»»
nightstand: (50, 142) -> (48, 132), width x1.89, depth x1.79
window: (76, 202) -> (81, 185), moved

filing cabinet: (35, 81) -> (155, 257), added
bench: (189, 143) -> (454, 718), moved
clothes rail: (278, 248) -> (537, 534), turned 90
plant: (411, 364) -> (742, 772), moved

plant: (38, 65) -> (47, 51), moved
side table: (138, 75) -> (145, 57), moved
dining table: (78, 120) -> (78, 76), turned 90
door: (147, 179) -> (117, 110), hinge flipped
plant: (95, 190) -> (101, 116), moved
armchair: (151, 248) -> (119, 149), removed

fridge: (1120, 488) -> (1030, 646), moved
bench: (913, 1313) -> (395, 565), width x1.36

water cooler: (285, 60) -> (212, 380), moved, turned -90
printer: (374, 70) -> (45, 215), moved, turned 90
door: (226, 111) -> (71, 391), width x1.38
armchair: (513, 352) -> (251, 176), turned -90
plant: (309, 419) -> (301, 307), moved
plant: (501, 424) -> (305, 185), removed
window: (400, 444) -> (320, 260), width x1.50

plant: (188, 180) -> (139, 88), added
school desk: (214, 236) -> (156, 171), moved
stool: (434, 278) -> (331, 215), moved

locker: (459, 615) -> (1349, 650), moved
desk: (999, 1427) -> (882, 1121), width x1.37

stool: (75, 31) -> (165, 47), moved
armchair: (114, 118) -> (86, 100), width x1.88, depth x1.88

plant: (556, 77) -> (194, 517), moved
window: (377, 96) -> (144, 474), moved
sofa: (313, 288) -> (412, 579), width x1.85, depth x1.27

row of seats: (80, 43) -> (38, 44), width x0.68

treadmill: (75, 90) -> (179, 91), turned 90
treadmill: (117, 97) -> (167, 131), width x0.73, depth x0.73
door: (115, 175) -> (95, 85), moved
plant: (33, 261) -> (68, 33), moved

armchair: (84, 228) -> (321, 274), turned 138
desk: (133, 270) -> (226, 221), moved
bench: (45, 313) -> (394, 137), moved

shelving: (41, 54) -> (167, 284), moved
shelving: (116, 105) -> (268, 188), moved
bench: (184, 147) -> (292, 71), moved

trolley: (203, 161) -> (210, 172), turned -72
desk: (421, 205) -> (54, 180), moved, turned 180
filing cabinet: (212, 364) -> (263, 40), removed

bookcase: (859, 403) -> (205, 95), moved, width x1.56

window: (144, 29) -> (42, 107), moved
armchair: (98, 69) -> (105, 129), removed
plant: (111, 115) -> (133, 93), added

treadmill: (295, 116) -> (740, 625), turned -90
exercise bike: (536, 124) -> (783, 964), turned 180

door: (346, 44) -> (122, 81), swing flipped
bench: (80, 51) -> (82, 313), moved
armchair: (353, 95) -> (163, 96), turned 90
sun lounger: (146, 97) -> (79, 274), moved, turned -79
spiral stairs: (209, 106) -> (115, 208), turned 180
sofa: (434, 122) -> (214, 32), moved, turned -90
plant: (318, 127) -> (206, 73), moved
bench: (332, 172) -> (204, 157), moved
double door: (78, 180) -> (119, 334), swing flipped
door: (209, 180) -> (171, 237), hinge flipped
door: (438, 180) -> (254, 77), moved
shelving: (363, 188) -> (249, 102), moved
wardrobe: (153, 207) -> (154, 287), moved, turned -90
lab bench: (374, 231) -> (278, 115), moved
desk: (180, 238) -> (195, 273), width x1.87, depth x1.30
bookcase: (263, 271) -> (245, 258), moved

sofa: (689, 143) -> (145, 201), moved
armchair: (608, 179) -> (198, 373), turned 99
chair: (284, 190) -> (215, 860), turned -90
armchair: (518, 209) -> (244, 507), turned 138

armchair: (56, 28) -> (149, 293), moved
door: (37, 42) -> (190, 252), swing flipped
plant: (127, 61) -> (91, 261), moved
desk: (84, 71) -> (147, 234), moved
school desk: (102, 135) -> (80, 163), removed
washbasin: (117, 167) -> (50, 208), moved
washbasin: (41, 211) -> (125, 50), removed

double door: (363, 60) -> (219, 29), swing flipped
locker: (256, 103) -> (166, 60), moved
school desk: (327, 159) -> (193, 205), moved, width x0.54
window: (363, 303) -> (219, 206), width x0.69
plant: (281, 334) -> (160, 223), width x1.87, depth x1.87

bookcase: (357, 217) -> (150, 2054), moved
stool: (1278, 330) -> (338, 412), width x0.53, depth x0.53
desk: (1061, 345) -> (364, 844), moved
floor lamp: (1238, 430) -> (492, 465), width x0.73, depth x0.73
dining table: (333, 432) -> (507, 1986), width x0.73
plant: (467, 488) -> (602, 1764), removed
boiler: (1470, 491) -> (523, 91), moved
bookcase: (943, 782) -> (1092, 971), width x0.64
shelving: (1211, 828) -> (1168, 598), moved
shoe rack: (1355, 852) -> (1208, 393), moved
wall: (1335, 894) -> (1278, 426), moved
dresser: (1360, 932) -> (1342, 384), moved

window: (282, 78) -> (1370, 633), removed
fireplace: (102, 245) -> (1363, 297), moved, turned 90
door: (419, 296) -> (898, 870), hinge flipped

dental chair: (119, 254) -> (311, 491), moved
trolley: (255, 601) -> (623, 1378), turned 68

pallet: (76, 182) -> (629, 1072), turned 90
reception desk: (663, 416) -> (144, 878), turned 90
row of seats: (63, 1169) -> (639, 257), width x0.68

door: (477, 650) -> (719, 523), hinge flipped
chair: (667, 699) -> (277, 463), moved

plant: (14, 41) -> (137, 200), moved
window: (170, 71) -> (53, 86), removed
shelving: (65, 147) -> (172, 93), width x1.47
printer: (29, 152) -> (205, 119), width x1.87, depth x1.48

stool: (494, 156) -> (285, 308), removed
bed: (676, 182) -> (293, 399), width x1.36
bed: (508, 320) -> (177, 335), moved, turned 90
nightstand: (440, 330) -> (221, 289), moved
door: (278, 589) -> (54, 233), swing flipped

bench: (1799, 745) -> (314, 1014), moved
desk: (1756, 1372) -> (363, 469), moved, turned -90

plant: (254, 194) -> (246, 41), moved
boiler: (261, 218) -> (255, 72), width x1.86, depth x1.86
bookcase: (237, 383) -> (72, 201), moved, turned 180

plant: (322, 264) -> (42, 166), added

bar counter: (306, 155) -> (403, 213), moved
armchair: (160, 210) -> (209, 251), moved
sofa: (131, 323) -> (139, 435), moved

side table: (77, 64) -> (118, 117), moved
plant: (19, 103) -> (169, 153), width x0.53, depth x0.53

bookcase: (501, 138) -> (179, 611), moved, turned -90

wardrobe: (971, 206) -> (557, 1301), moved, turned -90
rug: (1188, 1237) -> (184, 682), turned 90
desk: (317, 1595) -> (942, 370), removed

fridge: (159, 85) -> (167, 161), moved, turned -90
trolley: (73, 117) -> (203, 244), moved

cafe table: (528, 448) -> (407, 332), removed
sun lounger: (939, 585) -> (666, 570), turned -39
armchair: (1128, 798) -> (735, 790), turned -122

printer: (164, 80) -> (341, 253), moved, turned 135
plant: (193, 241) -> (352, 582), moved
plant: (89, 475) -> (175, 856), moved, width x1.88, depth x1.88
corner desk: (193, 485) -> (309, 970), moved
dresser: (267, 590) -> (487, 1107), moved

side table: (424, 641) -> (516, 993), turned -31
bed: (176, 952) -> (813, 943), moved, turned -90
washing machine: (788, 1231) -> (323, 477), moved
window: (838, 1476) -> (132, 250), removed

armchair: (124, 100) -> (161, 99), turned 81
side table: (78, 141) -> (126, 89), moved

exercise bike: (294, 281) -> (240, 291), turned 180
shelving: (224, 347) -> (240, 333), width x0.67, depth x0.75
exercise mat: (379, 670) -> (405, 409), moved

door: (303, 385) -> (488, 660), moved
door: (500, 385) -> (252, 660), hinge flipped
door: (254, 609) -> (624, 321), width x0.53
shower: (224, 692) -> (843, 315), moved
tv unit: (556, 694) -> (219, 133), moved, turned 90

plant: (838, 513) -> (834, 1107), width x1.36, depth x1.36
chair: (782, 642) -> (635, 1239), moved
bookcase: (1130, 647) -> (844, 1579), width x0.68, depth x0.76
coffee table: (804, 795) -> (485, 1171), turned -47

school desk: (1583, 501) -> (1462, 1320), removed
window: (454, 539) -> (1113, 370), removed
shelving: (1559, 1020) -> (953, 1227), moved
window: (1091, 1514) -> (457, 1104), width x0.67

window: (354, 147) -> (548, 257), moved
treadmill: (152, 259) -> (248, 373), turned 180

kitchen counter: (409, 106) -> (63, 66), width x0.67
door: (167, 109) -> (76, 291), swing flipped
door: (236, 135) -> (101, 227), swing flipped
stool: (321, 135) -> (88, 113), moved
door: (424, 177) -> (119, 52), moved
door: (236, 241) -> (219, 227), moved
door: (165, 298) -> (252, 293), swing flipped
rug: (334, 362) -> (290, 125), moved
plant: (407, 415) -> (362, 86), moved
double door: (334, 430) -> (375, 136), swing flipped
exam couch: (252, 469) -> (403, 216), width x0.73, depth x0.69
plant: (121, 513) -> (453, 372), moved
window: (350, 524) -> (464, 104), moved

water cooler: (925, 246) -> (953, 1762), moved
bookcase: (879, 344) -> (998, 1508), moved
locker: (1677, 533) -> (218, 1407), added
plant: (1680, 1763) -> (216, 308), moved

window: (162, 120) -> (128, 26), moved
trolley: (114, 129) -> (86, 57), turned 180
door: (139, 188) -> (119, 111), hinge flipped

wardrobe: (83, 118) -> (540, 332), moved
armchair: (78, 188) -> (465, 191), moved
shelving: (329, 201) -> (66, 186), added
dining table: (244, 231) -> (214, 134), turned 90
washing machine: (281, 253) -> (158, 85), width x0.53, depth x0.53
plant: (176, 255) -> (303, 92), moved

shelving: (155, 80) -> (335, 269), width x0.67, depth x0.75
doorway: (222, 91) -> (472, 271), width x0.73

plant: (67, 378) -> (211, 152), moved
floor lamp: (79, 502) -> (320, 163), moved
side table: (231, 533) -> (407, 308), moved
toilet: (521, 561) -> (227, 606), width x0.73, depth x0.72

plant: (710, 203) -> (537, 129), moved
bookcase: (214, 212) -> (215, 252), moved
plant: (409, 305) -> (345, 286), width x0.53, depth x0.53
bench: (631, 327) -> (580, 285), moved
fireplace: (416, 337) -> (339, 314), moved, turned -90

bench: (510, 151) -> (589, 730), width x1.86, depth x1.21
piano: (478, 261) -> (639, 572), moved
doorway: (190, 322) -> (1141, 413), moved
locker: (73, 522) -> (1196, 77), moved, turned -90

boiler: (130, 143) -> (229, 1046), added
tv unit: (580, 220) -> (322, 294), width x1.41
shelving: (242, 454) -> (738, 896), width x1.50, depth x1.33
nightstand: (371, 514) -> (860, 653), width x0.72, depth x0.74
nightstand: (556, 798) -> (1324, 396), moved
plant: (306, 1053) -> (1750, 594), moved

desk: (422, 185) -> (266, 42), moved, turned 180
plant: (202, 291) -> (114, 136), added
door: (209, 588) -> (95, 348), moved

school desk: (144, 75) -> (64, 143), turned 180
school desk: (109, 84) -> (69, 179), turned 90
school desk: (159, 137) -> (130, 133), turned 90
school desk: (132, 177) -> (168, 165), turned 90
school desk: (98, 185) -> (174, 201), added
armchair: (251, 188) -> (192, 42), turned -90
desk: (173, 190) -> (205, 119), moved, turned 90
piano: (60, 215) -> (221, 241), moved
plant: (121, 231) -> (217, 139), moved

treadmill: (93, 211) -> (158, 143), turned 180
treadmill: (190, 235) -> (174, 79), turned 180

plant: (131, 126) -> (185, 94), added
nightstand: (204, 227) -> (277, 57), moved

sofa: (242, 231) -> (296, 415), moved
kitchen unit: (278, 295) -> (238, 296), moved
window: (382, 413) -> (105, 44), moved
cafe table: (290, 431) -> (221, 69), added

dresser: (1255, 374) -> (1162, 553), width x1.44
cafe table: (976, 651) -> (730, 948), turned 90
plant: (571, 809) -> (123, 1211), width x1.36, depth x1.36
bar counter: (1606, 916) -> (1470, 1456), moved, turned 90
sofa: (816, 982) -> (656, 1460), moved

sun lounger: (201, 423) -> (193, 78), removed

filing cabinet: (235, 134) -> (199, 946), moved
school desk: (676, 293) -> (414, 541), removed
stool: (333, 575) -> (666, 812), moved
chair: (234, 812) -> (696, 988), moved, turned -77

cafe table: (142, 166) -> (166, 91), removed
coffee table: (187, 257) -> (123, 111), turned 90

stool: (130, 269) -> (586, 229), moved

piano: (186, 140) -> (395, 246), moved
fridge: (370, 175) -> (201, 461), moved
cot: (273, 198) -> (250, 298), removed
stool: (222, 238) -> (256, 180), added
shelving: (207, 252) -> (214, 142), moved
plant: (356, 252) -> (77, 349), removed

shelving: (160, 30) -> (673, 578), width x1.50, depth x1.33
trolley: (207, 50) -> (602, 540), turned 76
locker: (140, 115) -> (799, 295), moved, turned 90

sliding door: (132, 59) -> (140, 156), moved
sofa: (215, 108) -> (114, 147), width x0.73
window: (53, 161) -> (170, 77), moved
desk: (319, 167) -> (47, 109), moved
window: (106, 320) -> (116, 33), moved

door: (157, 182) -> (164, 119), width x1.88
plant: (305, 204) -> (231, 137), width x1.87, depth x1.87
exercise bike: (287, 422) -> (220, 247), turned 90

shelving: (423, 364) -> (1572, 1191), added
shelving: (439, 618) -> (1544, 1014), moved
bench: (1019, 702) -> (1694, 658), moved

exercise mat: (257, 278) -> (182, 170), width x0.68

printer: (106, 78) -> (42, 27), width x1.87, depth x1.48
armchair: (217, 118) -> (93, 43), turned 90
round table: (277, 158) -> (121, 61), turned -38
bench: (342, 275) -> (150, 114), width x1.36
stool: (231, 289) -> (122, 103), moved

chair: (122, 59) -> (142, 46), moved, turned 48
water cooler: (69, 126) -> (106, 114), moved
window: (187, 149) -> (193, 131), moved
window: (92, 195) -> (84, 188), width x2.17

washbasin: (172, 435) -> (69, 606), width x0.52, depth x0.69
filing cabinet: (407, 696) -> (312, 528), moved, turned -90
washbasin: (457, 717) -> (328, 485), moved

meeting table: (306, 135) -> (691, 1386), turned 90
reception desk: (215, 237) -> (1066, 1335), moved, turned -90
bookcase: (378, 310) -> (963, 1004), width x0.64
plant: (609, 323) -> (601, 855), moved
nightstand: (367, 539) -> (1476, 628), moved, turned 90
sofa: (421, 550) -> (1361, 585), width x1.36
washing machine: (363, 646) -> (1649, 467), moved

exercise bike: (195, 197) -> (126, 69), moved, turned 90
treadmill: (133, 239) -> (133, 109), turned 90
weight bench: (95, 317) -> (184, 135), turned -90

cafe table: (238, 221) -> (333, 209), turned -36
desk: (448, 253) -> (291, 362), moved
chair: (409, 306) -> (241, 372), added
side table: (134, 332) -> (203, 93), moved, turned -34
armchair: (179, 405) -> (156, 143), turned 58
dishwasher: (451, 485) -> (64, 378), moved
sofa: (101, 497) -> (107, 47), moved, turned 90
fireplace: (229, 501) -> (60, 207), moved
««
• _Exercise description_
Copy verbatim, from the listing above, each line from the one containing "desk: (1061, 345) -> (364, 844), moved" down to the one containing "bookcase: (237, 383)", inclusive.

• _Solution to this exercise_
desk: (1061, 345) -> (364, 844), moved
floor lamp: (1238, 430) -> (492, 465), width x0.73, depth x0.73
dining table: (333, 432) -> (507, 1986), width x0.73
plant: (467, 488) -> (602, 1764), removed
boiler: (1470, 491) -> (523, 91), moved
bookcase: (943, 782) -> (1092, 971), width x0.64
shelving: (1211, 828) -> (1168, 598), moved
shoe rack: (1355, 852) -> (1208, 393), moved
wall: (1335, 894) -> (1278, 426), moved
dresser: (1360, 932) -> (1342, 384), moved

window: (282, 78) -> (1370, 633), removed
fireplace: (102, 245) -> (1363, 297), moved, turned 90
door: (419, 296) -> (898, 870), hinge flipped

dental chair: (119, 254) -> (311, 491), moved
trolley: (255, 601) -> (623, 1378), turned 68

pallet: (76, 182) -> (629, 1072), turned 90
reception desk: (663, 416) -> (144, 878), turned 90
row of seats: (63, 1169) -> (639, 257), width x0.68

door: (477, 650) -> (719, 523), hinge flipped
chair: (667, 699) -> (277, 463), moved

plant: (14, 41) -> (137, 200), moved
window: (170, 71) -> (53, 86), removed
shelving: (65, 147) -> (172, 93), width x1.47
printer: (29, 152) -> (205, 119), width x1.87, depth x1.48

stool: (494, 156) -> (285, 308), removed
bed: (676, 182) -> (293, 399), width x1.36
bed: (508, 320) -> (177, 335), moved, turned 90
nightstand: (440, 330) -> (221, 289), moved
door: (278, 589) -> (54, 233), swing flipped

bench: (1799, 745) -> (314, 1014), moved
desk: (1756, 1372) -> (363, 469), moved, turned -90

plant: (254, 194) -> (246, 41), moved
boiler: (261, 218) -> (255, 72), width x1.86, depth x1.86
bookcase: (237, 383) -> (72, 201), moved, turned 180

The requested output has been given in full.